* Information given

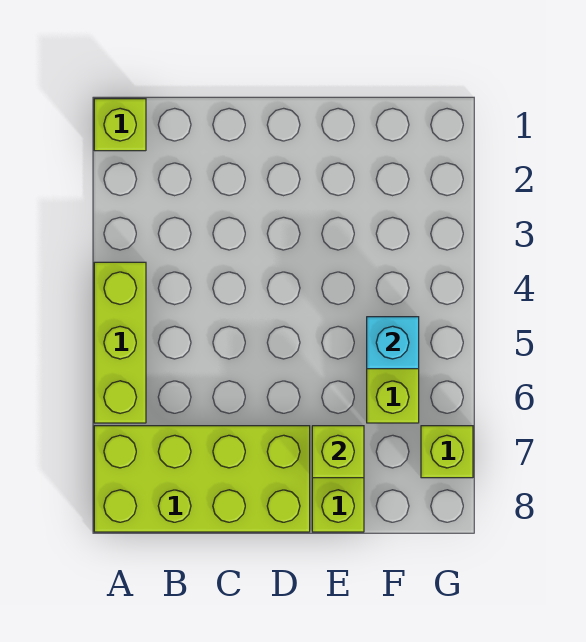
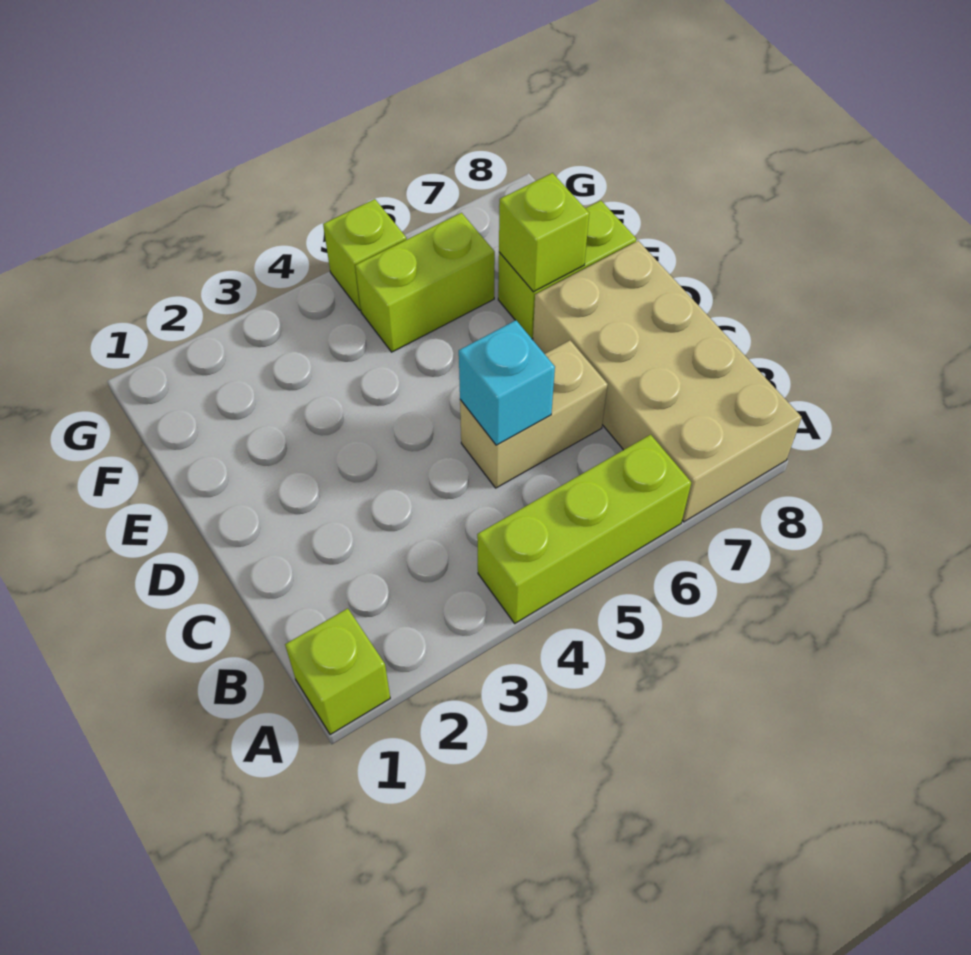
lime brick A7:D8 level 1 -> tan brick A7:D8 level 1
none -> tan brick C5:C6 level 1
cyan brick F5 level 2 -> cyan brick C5 level 2
lime brick G7 level 1 -> lime brick G5 level 1

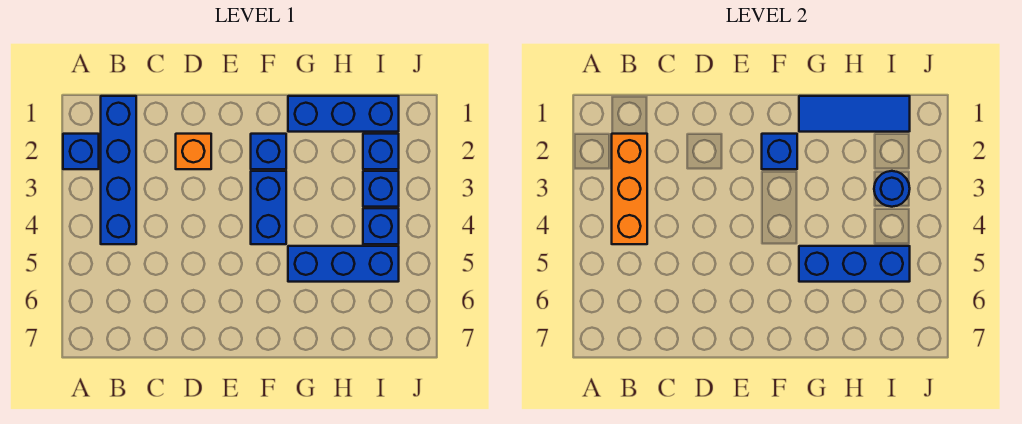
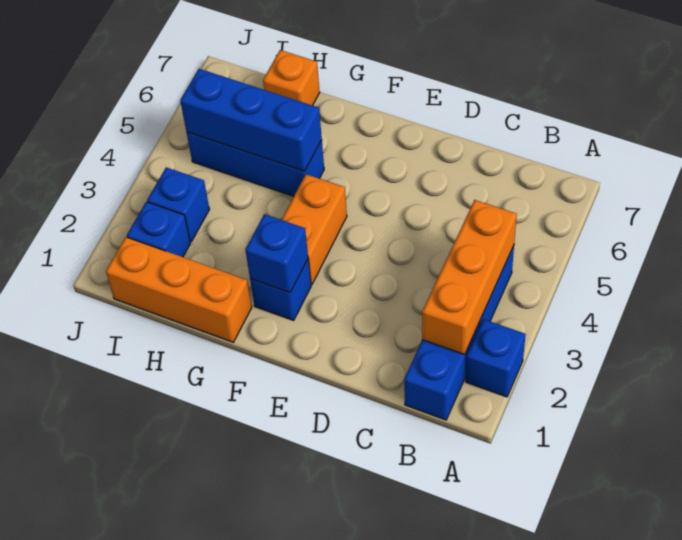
orange brick D2 level 1 -> orange brick H7 level 1
blue brick F3:F4 level 1 -> orange brick F3:F4 level 1
blue brick G1:I1 level 1 -> orange brick G1:I1 level 1
blue tile G1:I1 level 2 -> none
blue round brick I3 level 2 -> none
blue brick I4 level 1 -> none

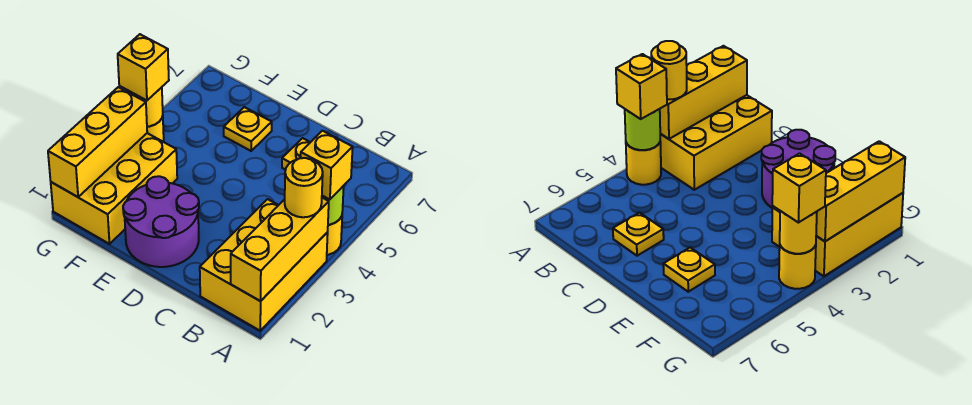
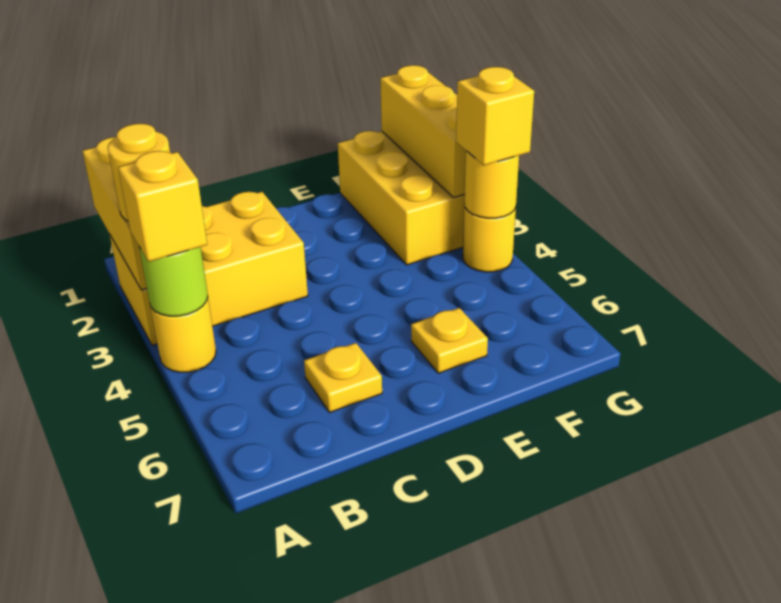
yellow brick A1:B3 level 1 -> yellow brick A2:C3 level 1
purple round brick D1:E2 level 1 -> none

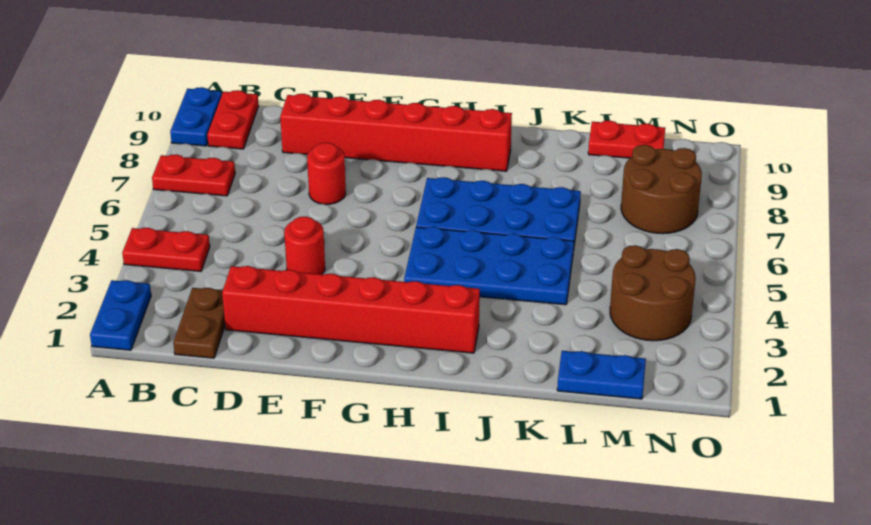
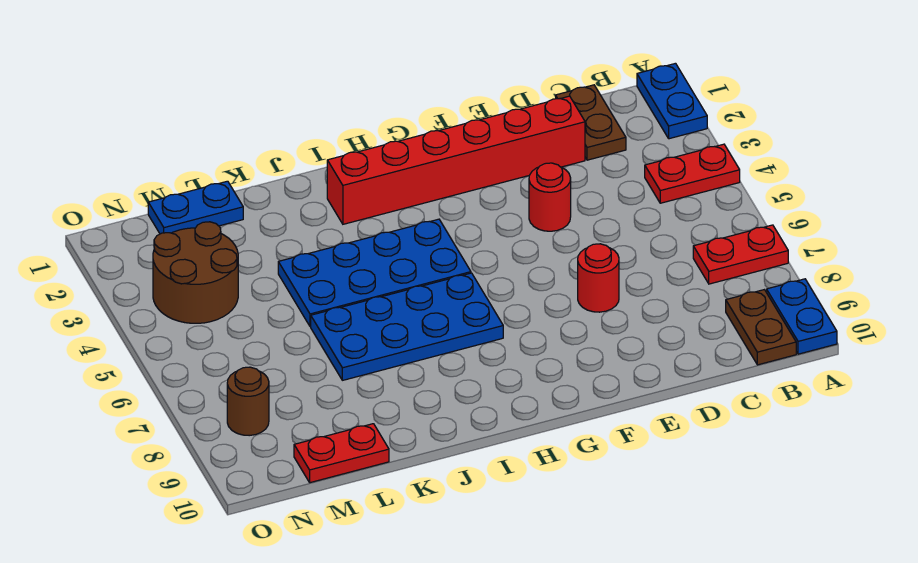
red plate B9:B10 level 1 -> brown plate B9:B10 level 1
red brick D9:I9 level 1 -> none
brown round brick M7:N8 level 1 -> brown round brick N8 level 1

* Work to be completed
Only a number is wanted here: how many lines of the data hold the string "brown".

* Result below
2